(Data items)
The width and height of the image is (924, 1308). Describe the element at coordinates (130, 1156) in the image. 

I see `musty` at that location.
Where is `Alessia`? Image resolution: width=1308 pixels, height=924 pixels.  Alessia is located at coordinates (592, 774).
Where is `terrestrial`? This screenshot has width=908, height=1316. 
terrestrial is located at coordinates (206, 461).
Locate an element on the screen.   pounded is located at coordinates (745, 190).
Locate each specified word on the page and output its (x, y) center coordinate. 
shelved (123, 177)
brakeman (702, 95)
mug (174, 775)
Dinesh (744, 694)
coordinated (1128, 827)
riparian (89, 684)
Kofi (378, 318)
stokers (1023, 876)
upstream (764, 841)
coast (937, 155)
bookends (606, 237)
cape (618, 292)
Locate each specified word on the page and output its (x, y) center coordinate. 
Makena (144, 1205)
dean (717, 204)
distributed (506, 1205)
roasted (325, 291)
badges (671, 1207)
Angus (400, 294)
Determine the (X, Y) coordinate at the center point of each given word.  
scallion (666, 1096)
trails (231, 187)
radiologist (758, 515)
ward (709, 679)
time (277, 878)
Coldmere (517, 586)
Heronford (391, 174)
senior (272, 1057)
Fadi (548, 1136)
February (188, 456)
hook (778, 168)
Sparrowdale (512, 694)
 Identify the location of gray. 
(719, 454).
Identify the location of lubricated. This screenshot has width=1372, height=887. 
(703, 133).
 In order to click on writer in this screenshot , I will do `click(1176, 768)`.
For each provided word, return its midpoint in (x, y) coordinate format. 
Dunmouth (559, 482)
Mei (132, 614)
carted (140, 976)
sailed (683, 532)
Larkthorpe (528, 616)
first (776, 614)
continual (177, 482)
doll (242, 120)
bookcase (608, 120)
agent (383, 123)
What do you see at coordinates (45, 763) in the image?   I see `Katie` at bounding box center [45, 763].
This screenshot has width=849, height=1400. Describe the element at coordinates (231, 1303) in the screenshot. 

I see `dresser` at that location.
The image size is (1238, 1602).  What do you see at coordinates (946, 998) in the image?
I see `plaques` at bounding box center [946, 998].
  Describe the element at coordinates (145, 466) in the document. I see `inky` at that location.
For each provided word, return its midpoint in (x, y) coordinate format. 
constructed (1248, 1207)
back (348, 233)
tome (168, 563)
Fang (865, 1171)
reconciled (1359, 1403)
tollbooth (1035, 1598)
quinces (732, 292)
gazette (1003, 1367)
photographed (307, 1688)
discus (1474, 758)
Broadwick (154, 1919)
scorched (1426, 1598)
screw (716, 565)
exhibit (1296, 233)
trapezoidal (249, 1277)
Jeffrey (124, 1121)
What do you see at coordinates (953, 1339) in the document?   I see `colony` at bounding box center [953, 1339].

Instruction.
Can you convert the data from the line containing "Jeffrey (124, 1121)" through the end into a two-column CSV with the headers "input" and "output"? Each row should pair one input with its output, each value in its own quoted field with any line breaks replaced by spaces.

Full output.
input,output
"Jeffrey","(124, 1121)"
"What do you see at coordinates (953, 1339) in the document?","I see `colony` at bounding box center [953, 1339]."